**Input data**

····················

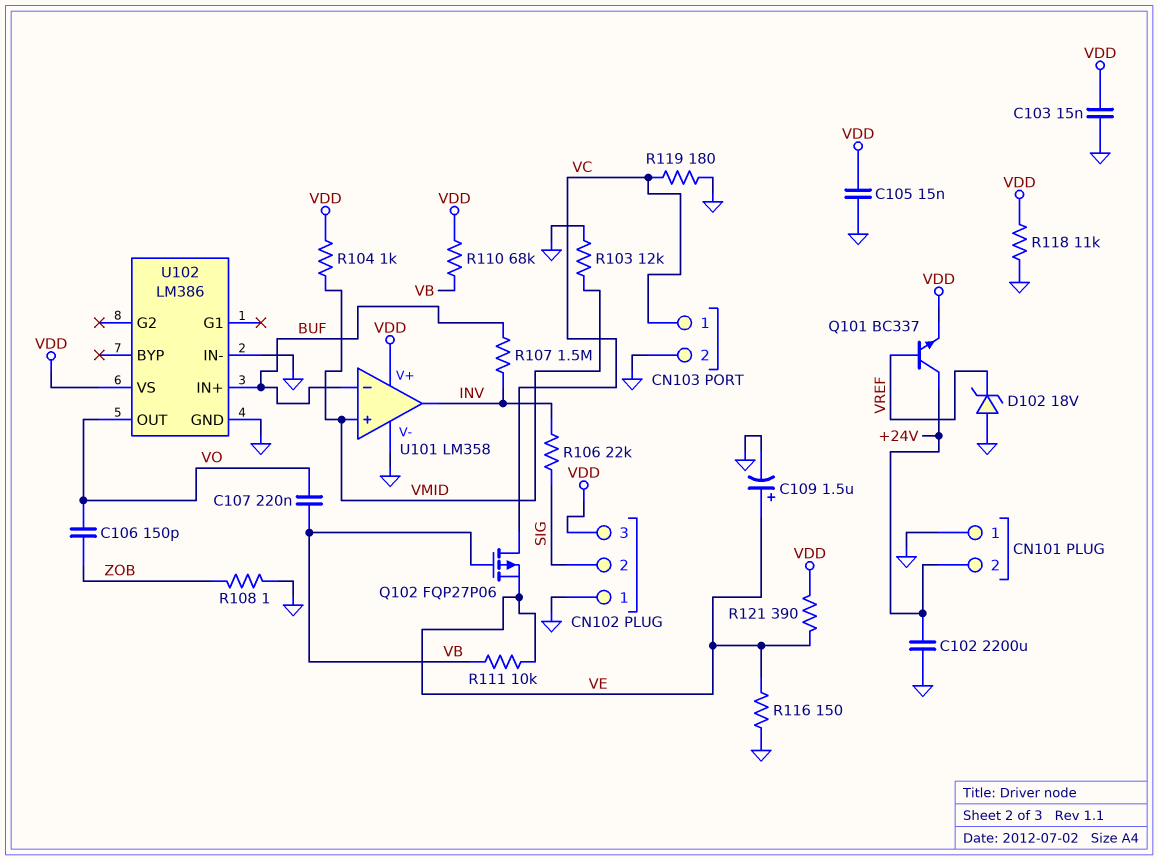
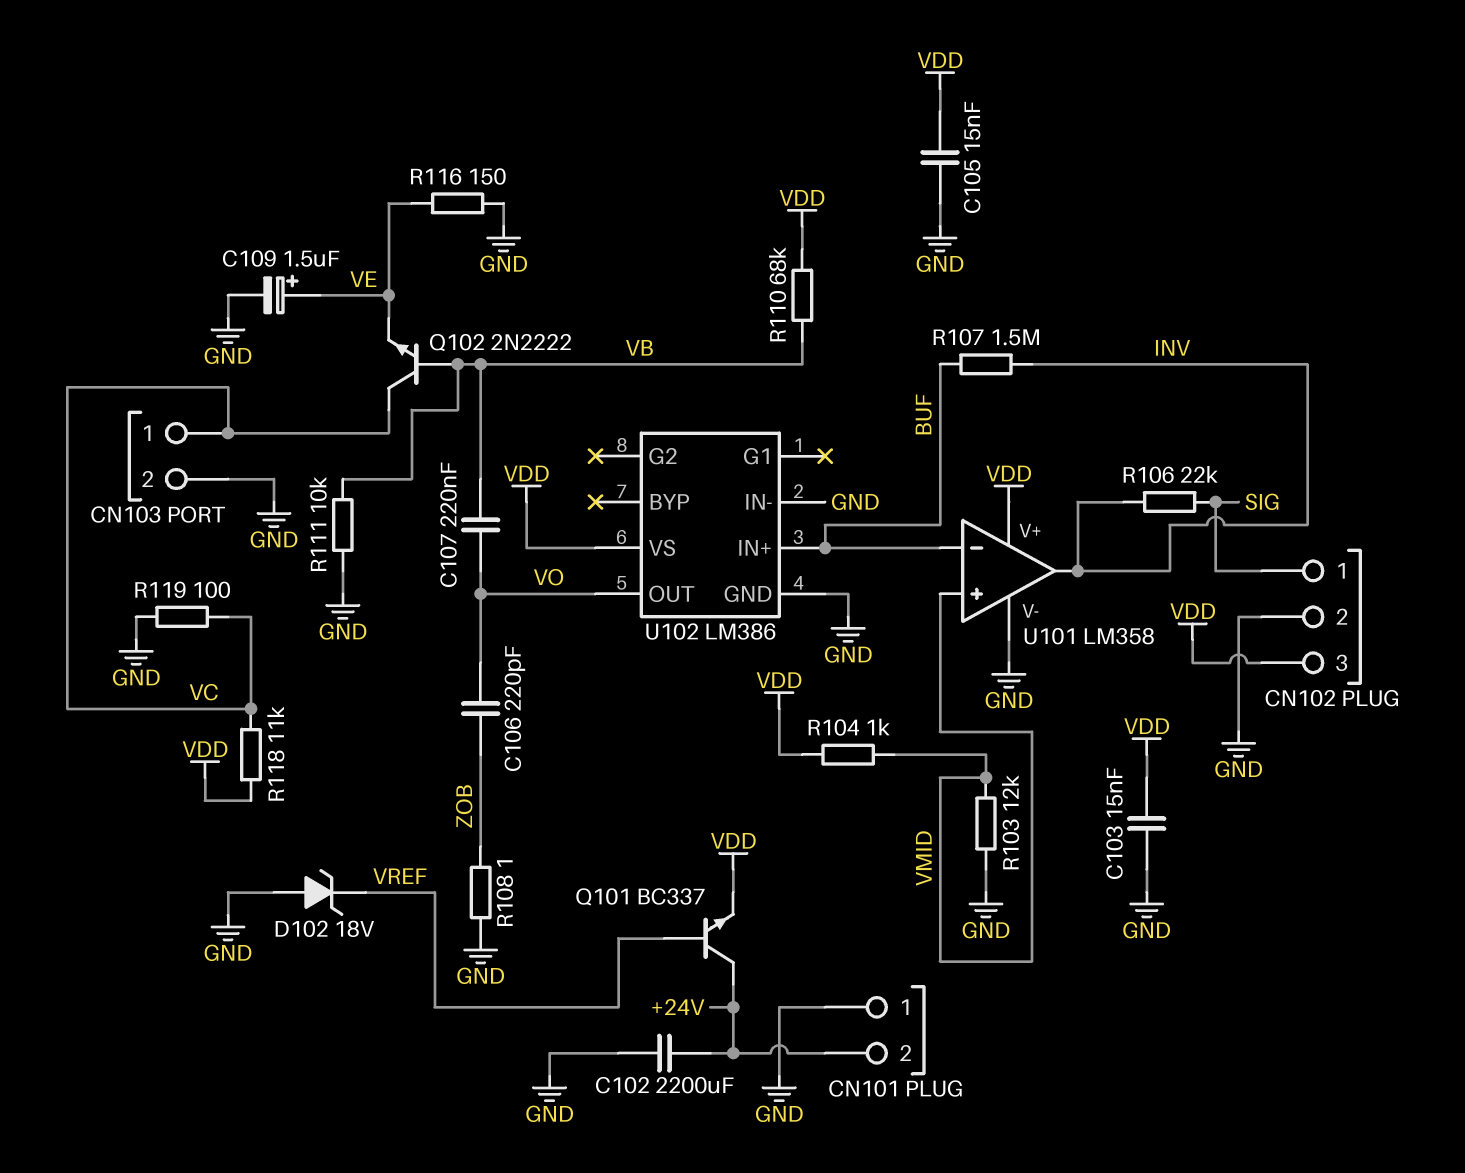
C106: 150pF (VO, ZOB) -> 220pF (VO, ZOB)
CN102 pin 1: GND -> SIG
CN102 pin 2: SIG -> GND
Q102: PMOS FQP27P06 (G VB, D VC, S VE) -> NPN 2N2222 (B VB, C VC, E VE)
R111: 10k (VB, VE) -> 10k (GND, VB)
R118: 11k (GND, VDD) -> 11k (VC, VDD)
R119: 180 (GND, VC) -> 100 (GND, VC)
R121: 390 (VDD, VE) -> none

····················

**Try it**
Could you output every record above exactly as written, leaving out the pictures?

**Solution**
C106: 150pF (VO, ZOB) -> 220pF (VO, ZOB)
CN102 pin 1: GND -> SIG
CN102 pin 2: SIG -> GND
Q102: PMOS FQP27P06 (G VB, D VC, S VE) -> NPN 2N2222 (B VB, C VC, E VE)
R111: 10k (VB, VE) -> 10k (GND, VB)
R118: 11k (GND, VDD) -> 11k (VC, VDD)
R119: 180 (GND, VC) -> 100 (GND, VC)
R121: 390 (VDD, VE) -> none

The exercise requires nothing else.